START Record extracts

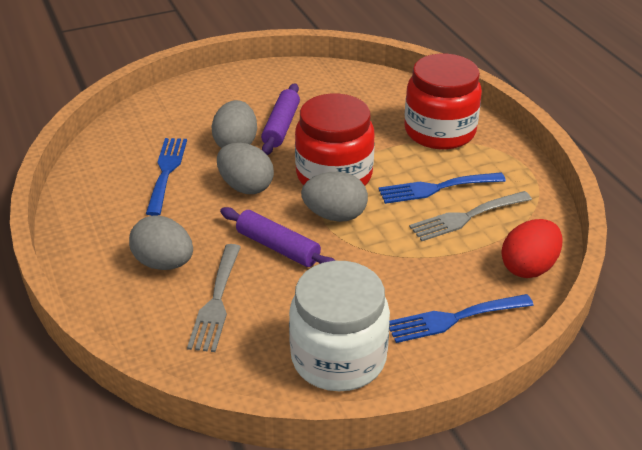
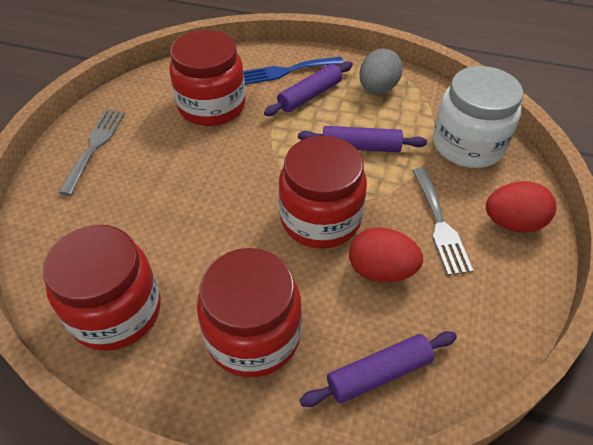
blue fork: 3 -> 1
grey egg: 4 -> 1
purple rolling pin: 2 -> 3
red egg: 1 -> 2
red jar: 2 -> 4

END Record extracts
START Record extracts

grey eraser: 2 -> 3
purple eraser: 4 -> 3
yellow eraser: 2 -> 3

END Record extracts
START Record extracts

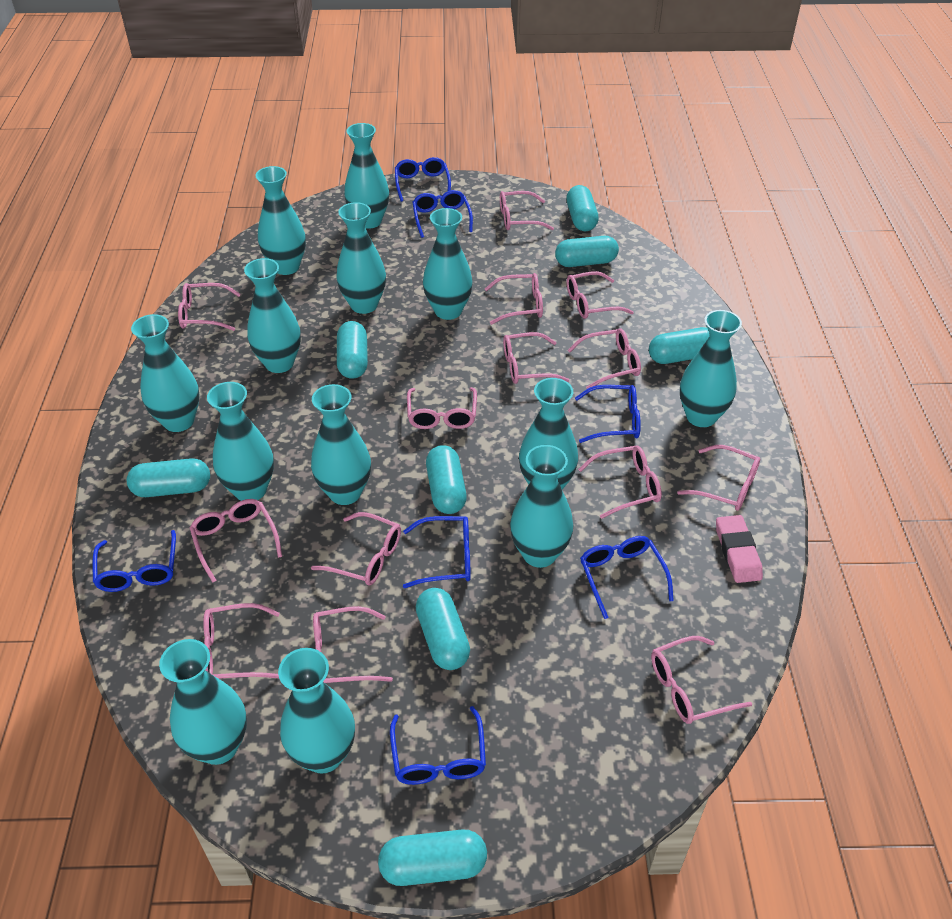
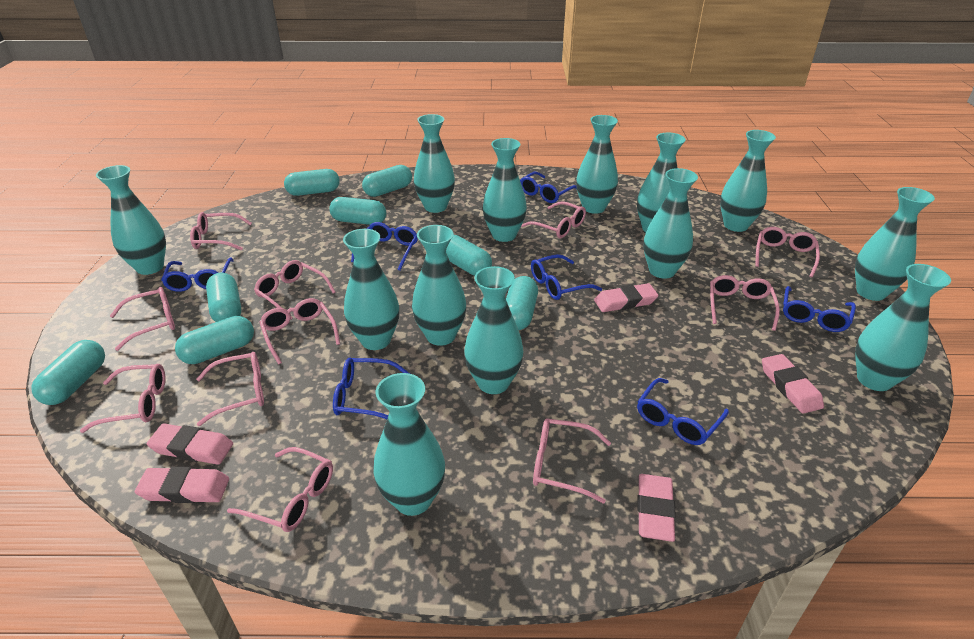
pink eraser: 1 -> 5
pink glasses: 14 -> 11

END Record extracts

Your objective: Reproduce word for word the material above, beginning with the line that contains "grey egg: 4 -> 1" and ending with the line that contains "red jar: 2 -> 4".

Solved exercise:
grey egg: 4 -> 1
purple rolling pin: 2 -> 3
red egg: 1 -> 2
red jar: 2 -> 4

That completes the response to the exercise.